■ **Entries shown**:
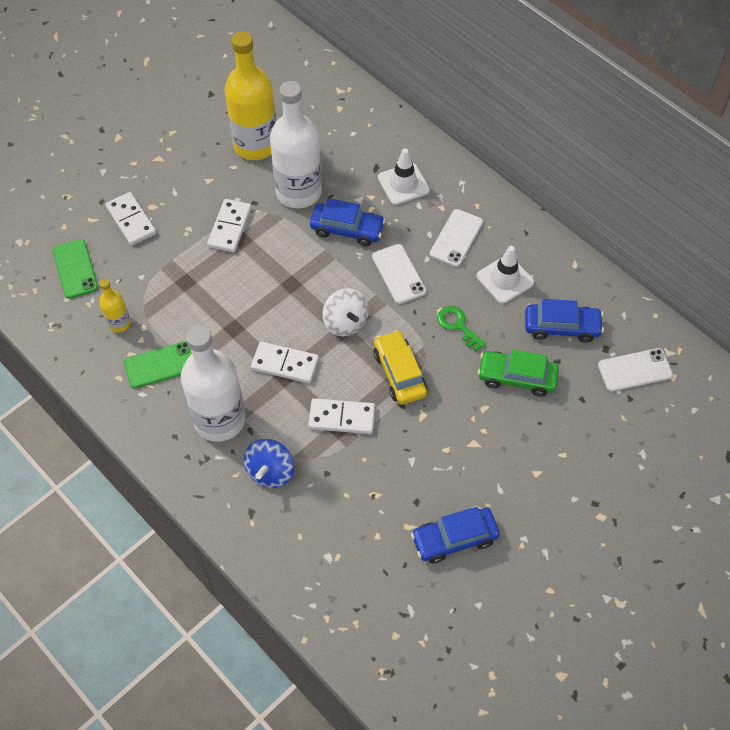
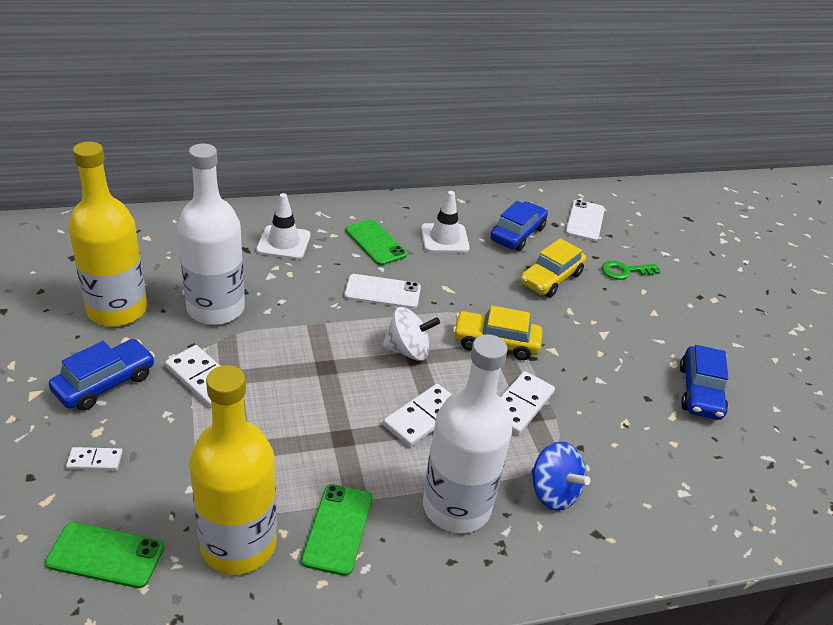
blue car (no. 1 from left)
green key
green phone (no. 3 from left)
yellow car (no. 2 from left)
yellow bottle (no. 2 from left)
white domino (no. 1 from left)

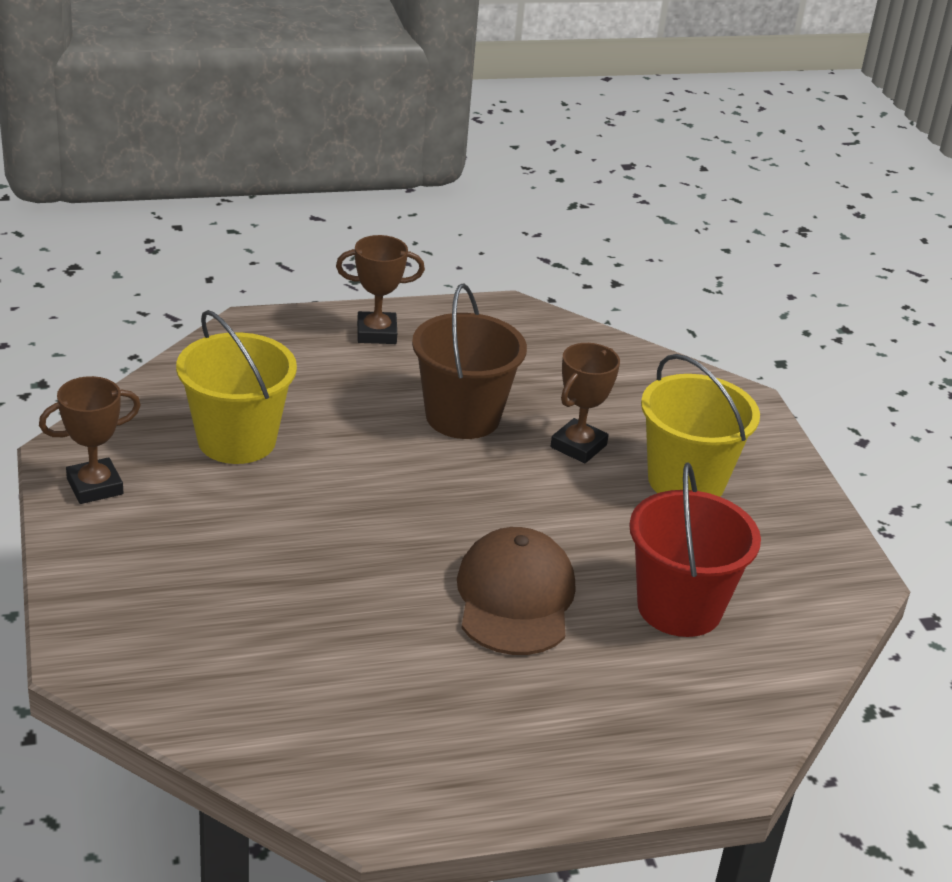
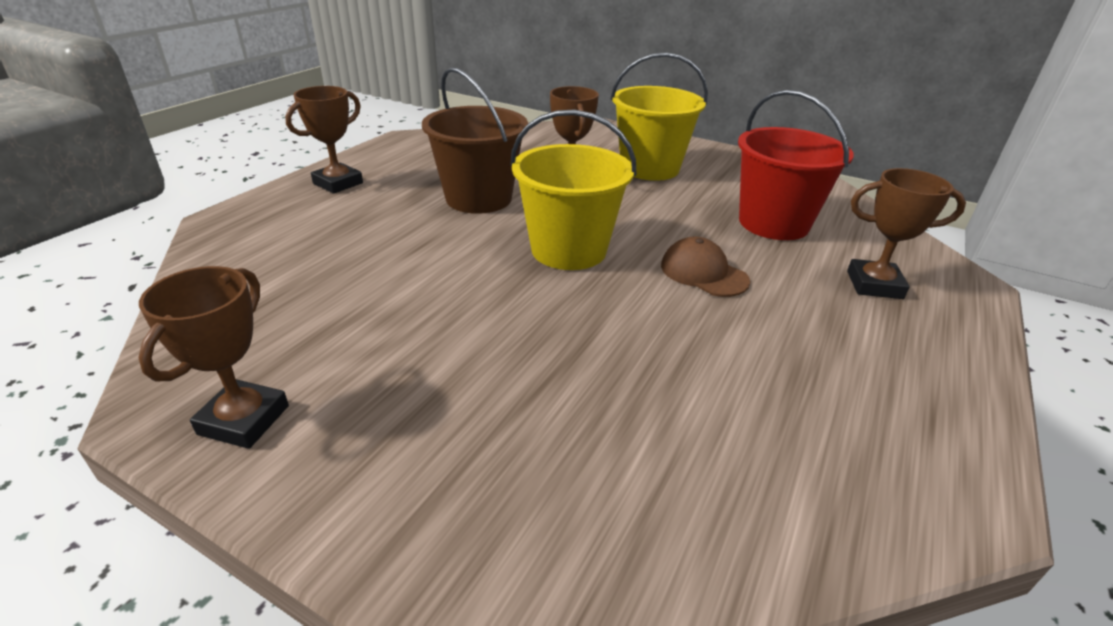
brown trophy (no. 4 from left)
yellow bucket (no. 1 from left)
brown cap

■ **What to work on**: Starting with the line that contains "yellow bottle (no. 2 from left)", print every line through the end of the data exactly as written; omit all pictures and add nothing else.

■ **Response area**:
yellow bottle (no. 2 from left)
white domino (no. 1 from left)

brown trophy (no. 4 from left)
yellow bucket (no. 1 from left)
brown cap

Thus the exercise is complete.